• [Problem statement]
Everything in the listing below from the line containing "(243, 240) = (266, 258): grey" through the line containing "(355, 274) = (243, 192): orange" must be repeated exactly; the remaining lines are not wanted.

• [Task material]
________________________

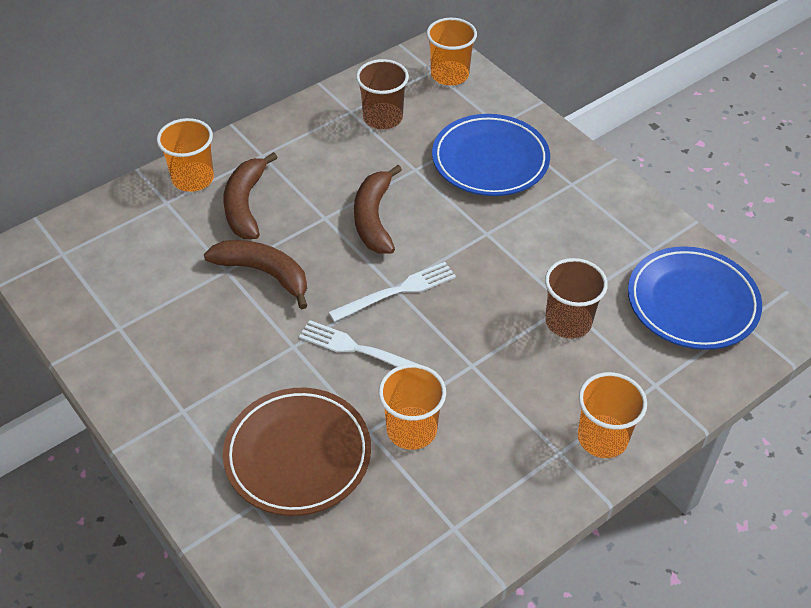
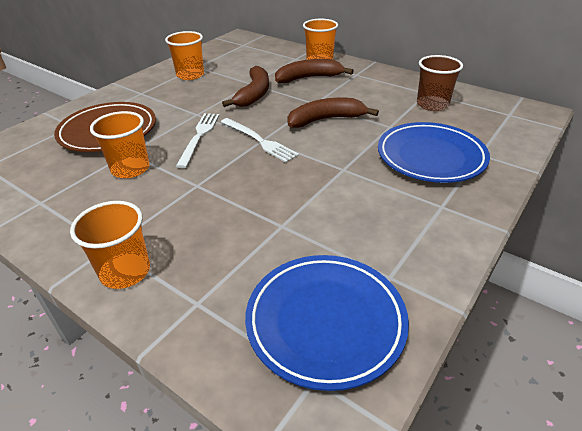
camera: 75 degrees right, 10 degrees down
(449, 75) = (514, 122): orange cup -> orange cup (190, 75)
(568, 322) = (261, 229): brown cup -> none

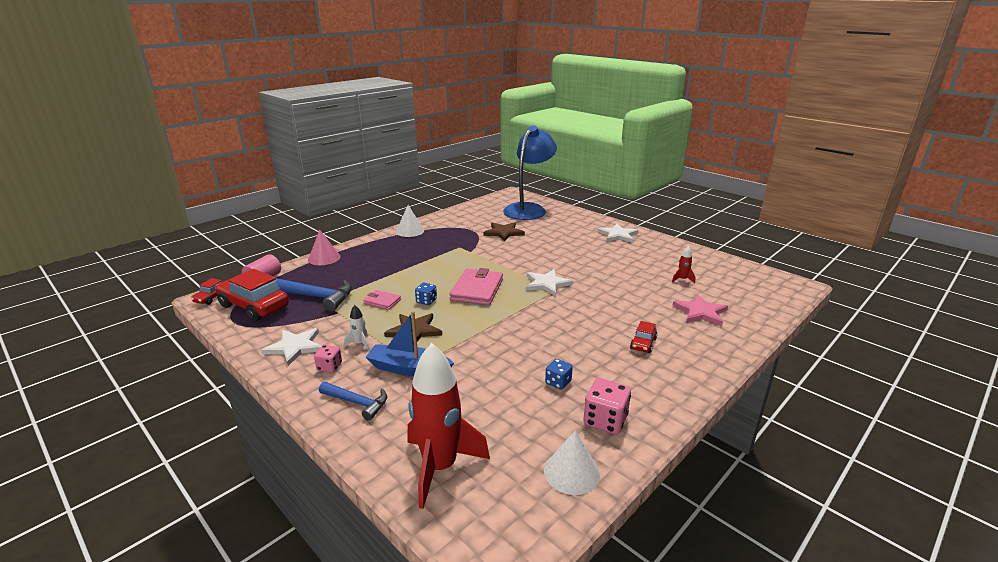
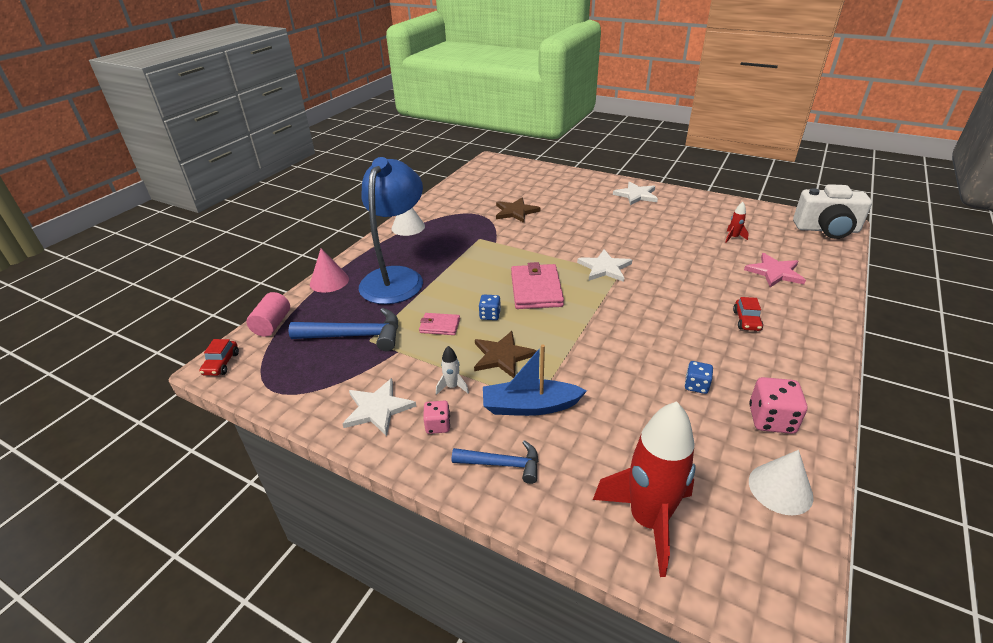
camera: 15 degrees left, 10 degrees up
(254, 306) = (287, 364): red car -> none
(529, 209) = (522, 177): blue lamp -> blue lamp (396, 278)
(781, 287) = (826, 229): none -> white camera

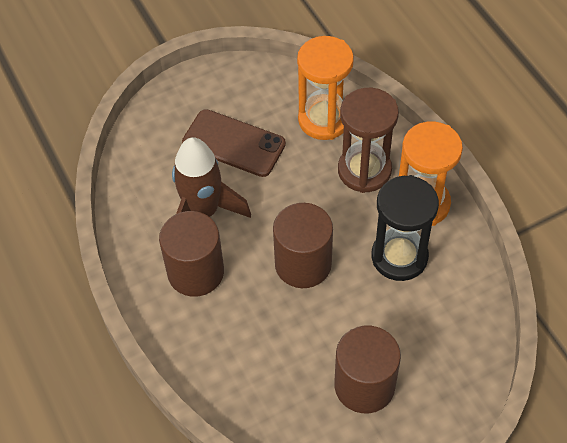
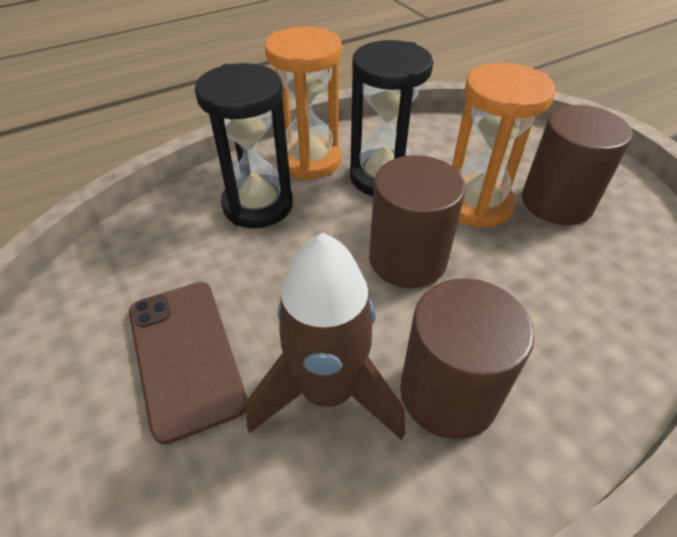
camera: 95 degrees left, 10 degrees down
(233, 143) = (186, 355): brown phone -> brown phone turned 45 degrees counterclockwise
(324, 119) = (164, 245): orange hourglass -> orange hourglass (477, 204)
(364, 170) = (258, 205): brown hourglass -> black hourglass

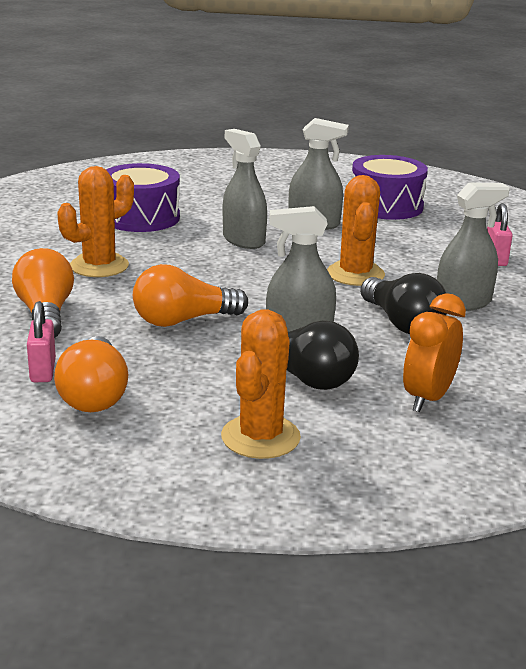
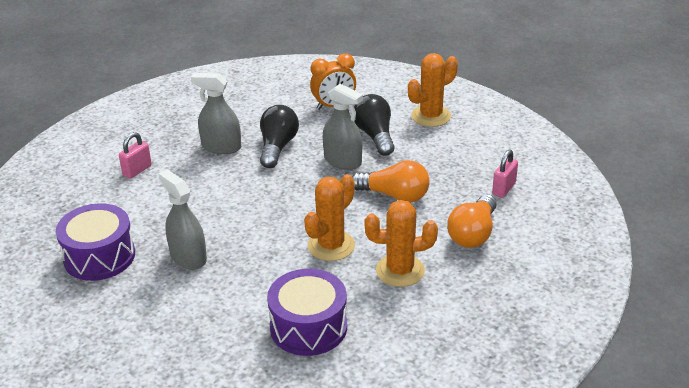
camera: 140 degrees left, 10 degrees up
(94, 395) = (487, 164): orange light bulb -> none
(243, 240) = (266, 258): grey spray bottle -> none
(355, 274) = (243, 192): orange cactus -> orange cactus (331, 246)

________________________

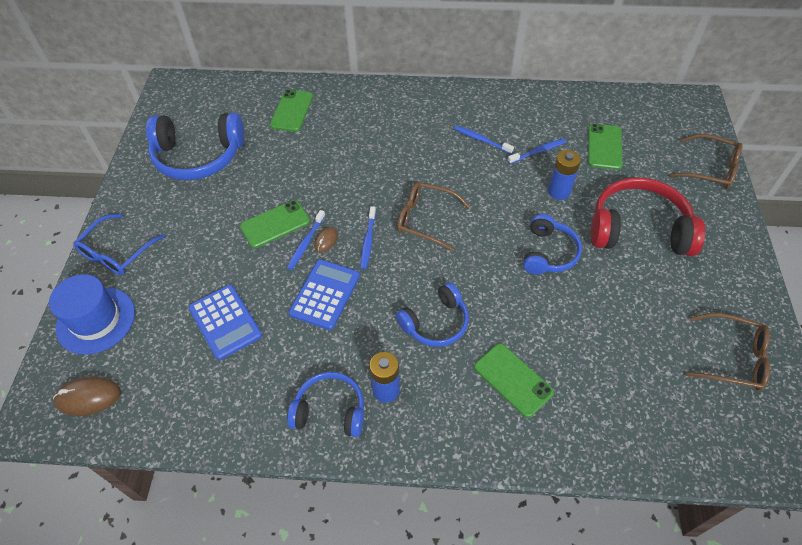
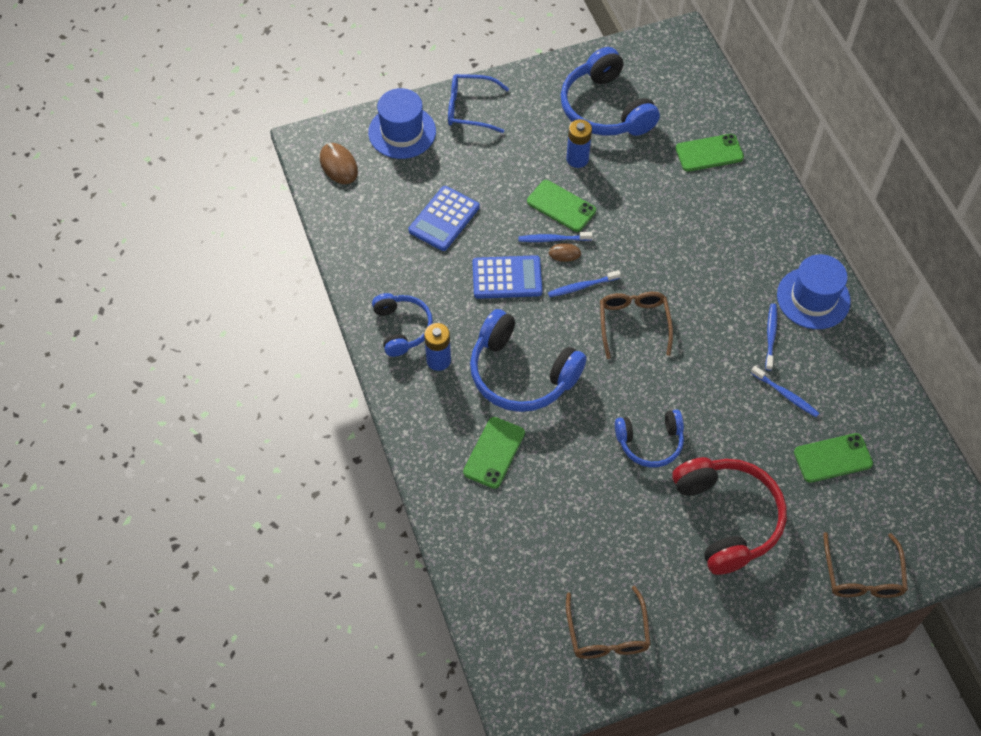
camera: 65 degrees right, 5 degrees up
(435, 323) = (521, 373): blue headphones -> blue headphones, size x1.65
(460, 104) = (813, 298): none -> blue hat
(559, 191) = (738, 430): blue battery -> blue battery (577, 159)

________________________

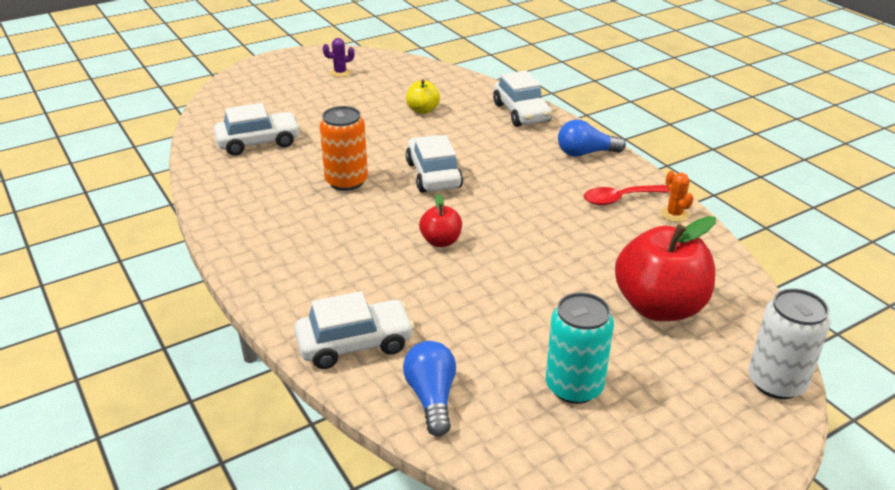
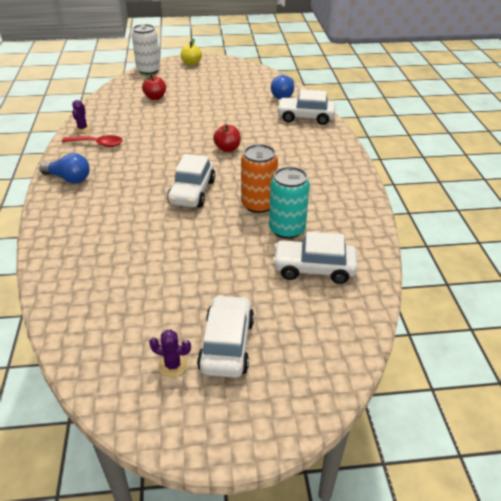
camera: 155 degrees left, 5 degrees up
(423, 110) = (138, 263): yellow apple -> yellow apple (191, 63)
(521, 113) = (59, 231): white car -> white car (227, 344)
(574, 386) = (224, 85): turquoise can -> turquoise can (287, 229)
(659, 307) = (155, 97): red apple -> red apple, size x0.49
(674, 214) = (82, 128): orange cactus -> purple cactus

________________________

• [Output for this task]
(243, 240) = (266, 258): grey spray bottle -> none
(355, 274) = (243, 192): orange cactus -> orange cactus (331, 246)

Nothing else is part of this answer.